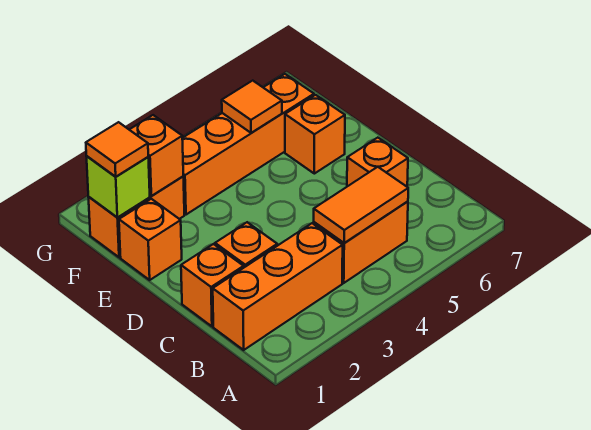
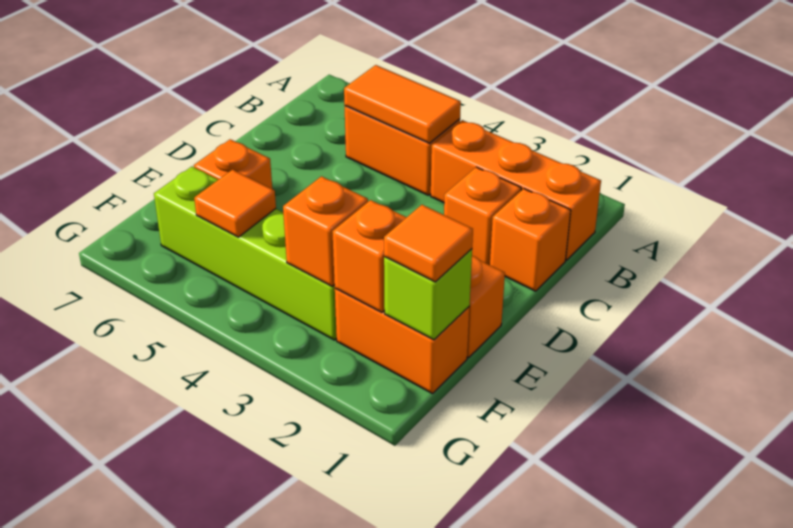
orange brick C6 level 1 -> orange brick F3 level 2
orange brick F3:F6 level 1 -> lime brick F3:F6 level 1

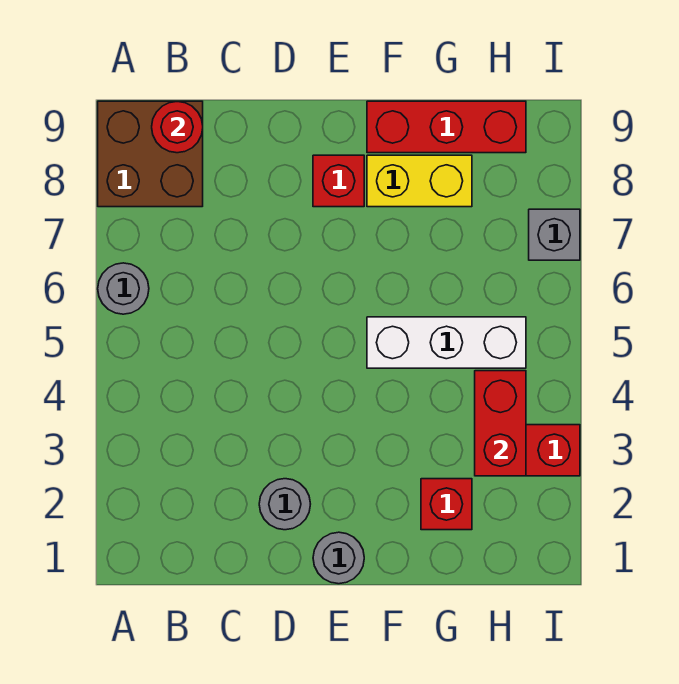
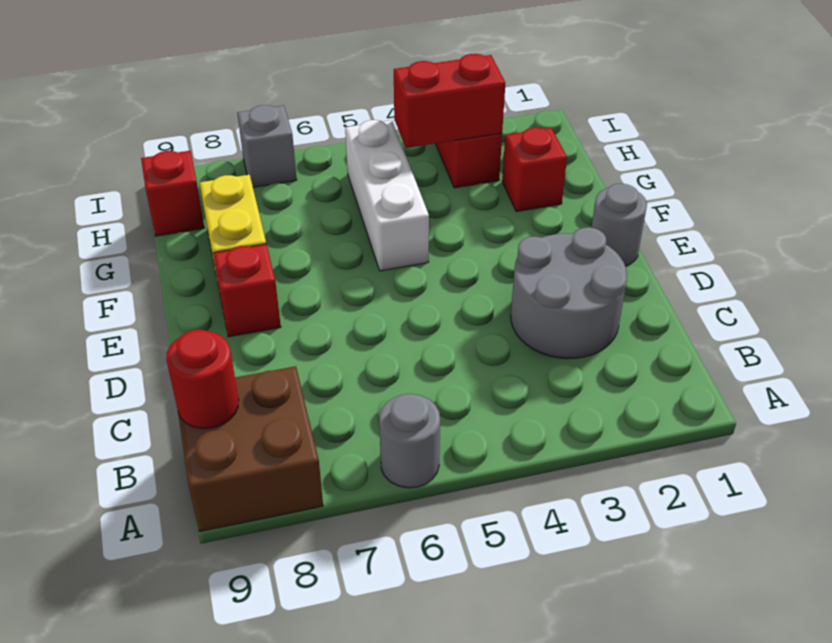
grey round brick D2 level 1 -> grey round brick C2:D3 level 1
red brick F9:H9 level 1 -> red brick H9 level 1

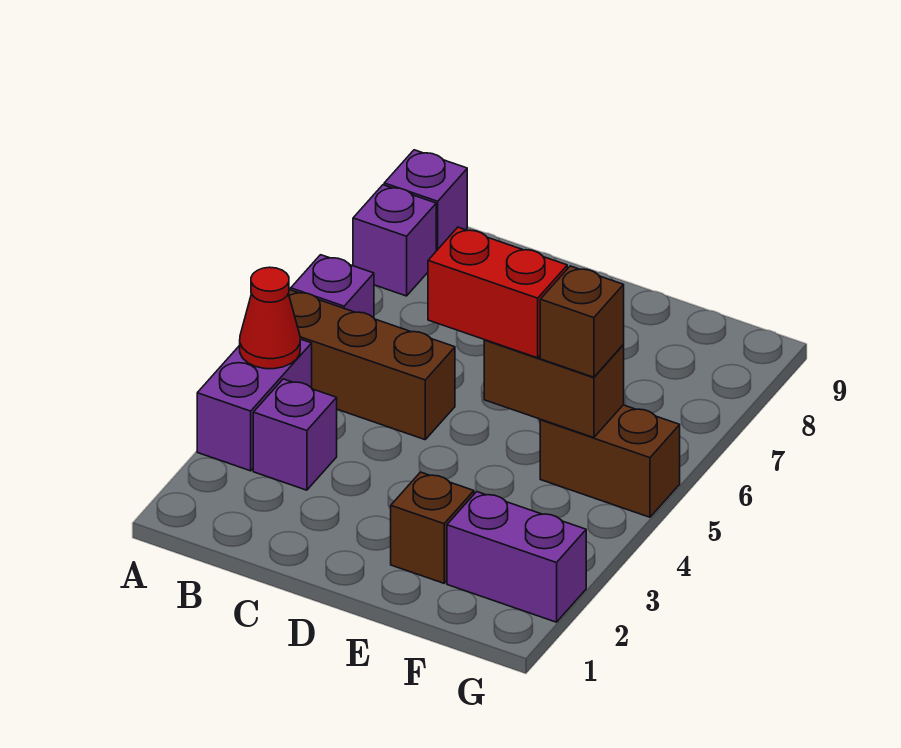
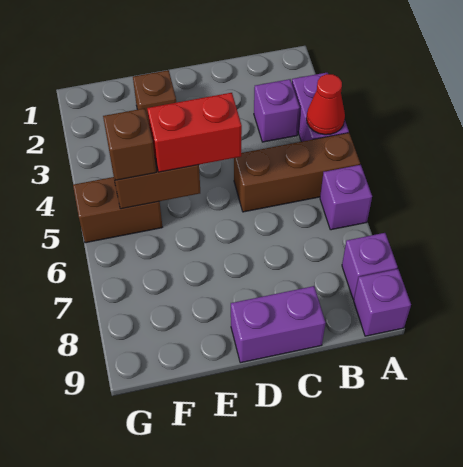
purple brick F2:G2 level 1 -> purple brick C9:D9 level 1

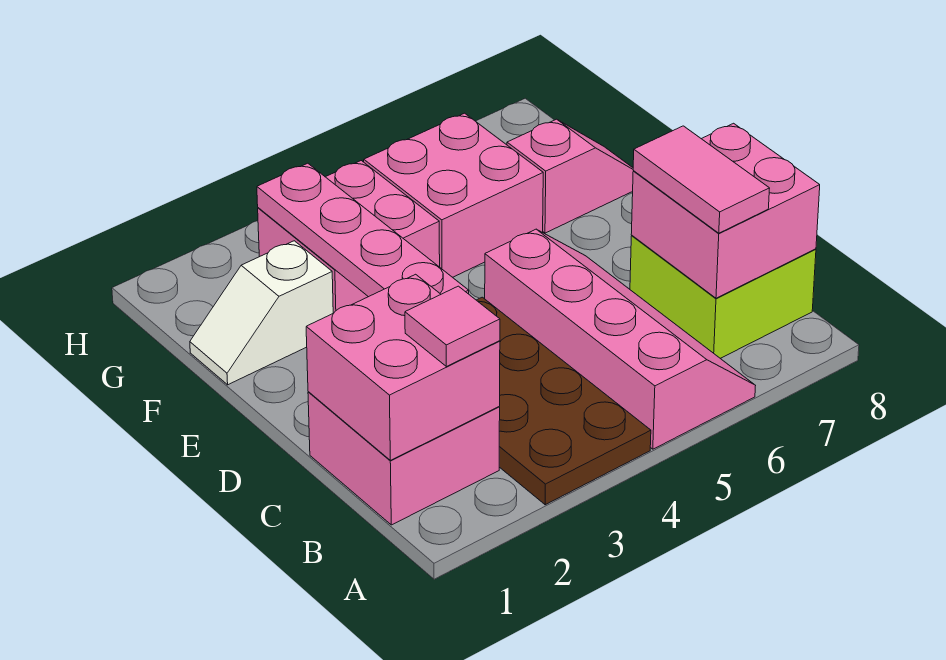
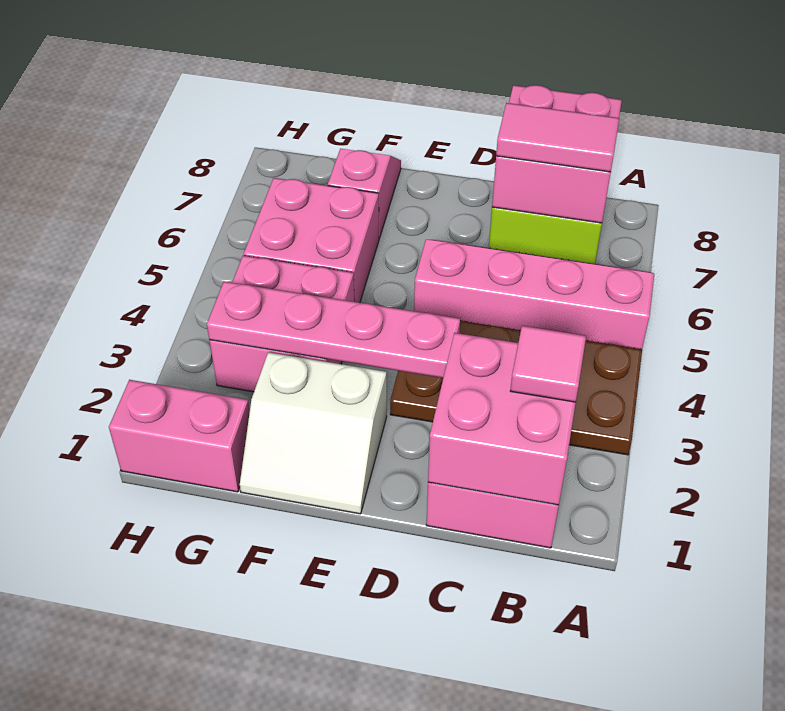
white slope F1:F2 level 1 top 2 -> white slope E1:F2 level 1 top 2
none -> pink brick G1:H1 level 1

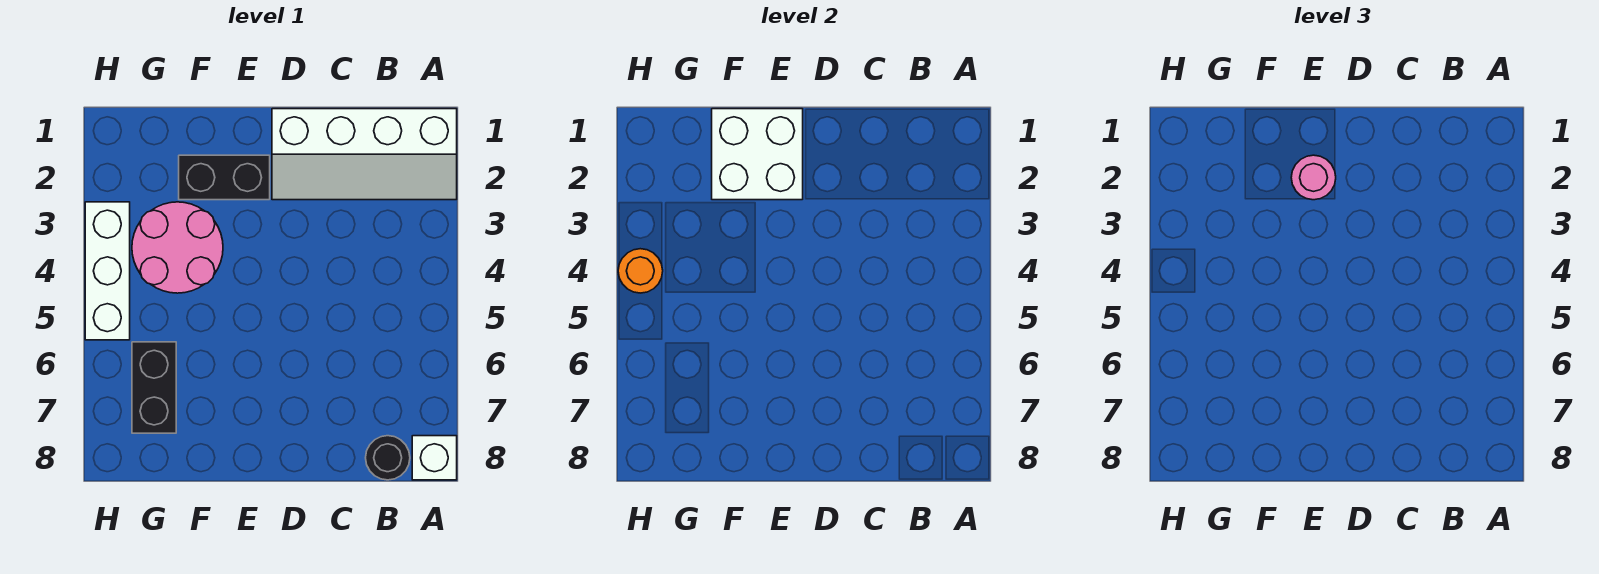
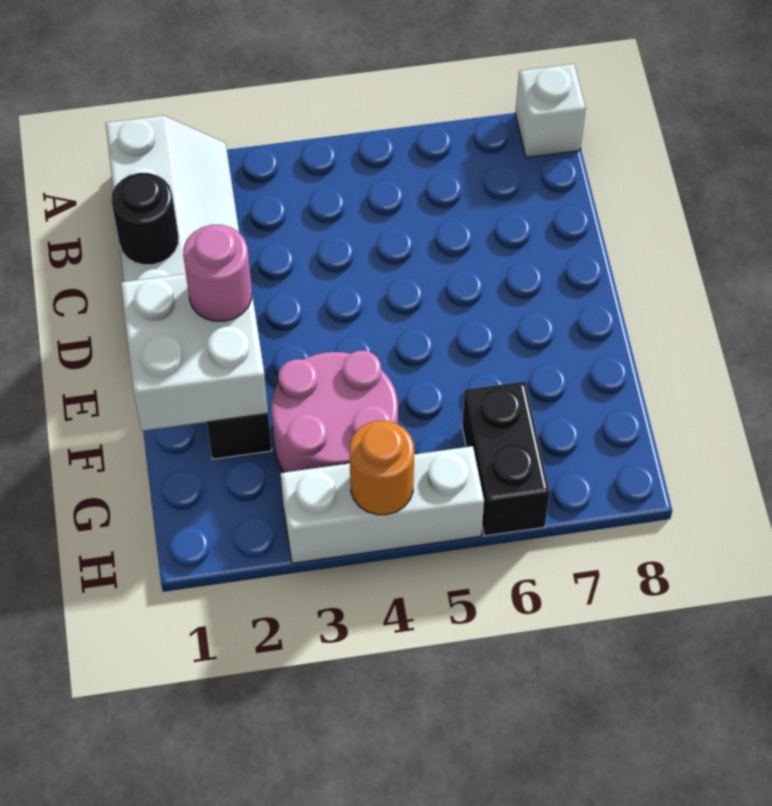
black round brick B8 level 1 -> black round brick C1 level 2
black brick G6:G7 level 1 -> black brick G6:H6 level 1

○ ○ ○ ○

_Aim of the exercise_. The records above should be returned exactly; no image belongs in the copy.

_Output of the task_.
orange brick C6 level 1 -> orange brick F3 level 2
orange brick F3:F6 level 1 -> lime brick F3:F6 level 1

grey round brick D2 level 1 -> grey round brick C2:D3 level 1
red brick F9:H9 level 1 -> red brick H9 level 1

purple brick F2:G2 level 1 -> purple brick C9:D9 level 1

white slope F1:F2 level 1 top 2 -> white slope E1:F2 level 1 top 2
none -> pink brick G1:H1 level 1

black round brick B8 level 1 -> black round brick C1 level 2
black brick G6:G7 level 1 -> black brick G6:H6 level 1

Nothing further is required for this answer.